- _Exercise description_:
Reproduce every record below exactly as written, but leave out any pictures.

- _Records from a collection_:
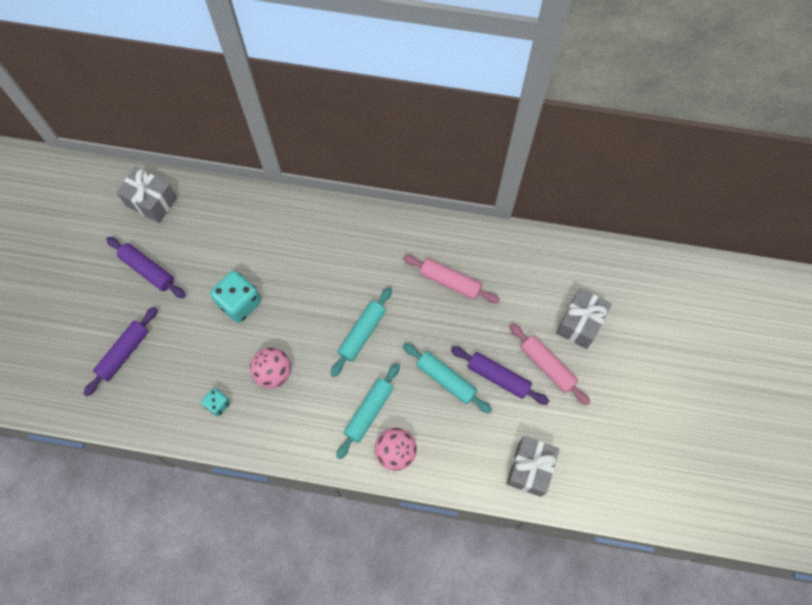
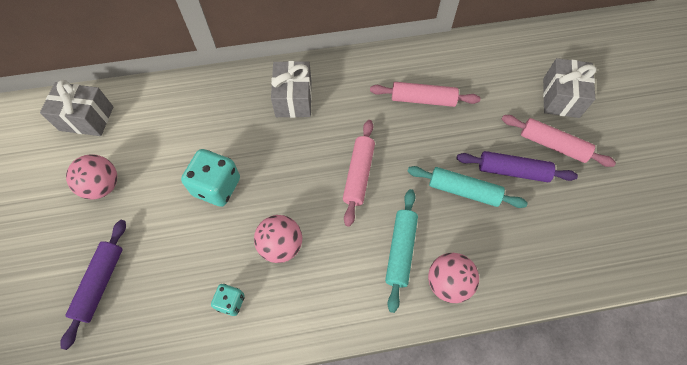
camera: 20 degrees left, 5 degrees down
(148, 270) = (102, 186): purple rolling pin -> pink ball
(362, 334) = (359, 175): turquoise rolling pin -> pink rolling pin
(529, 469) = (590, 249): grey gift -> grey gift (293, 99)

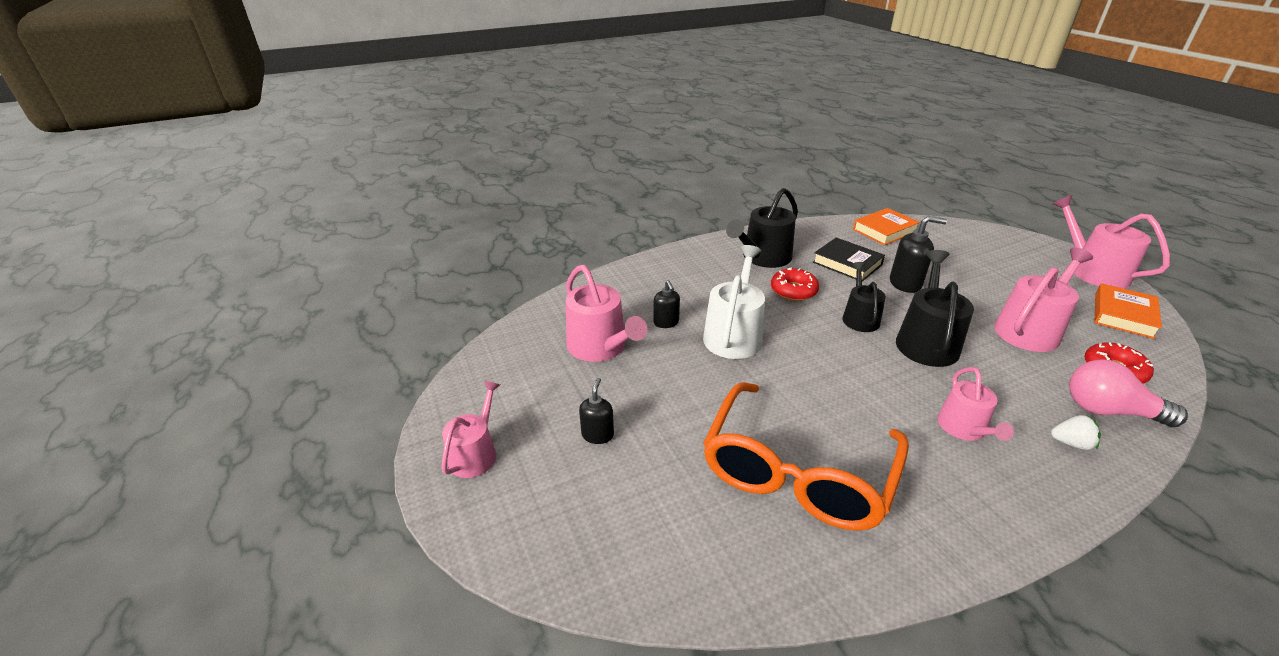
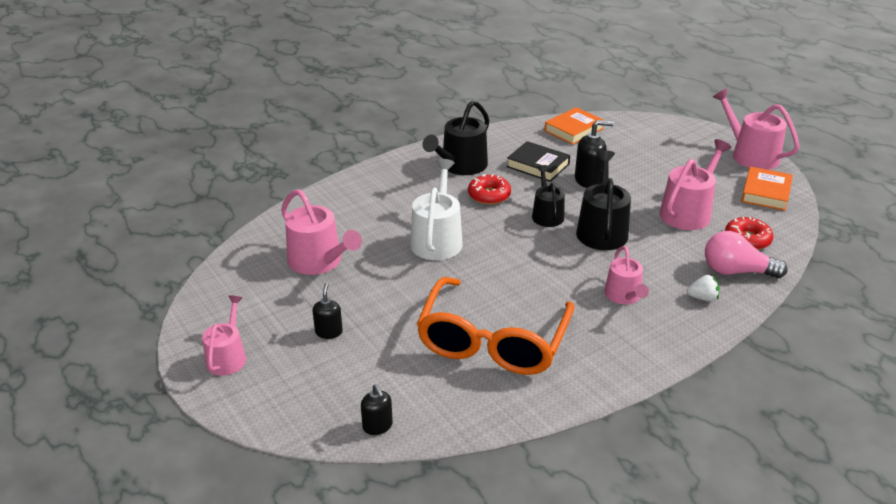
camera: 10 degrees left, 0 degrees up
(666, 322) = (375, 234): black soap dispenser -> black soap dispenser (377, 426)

- _Reply to the task_:
camera: 20 degrees left, 5 degrees down
(148, 270) = (102, 186): purple rolling pin -> pink ball
(362, 334) = (359, 175): turquoise rolling pin -> pink rolling pin
(529, 469) = (590, 249): grey gift -> grey gift (293, 99)

camera: 10 degrees left, 0 degrees up
(666, 322) = (375, 234): black soap dispenser -> black soap dispenser (377, 426)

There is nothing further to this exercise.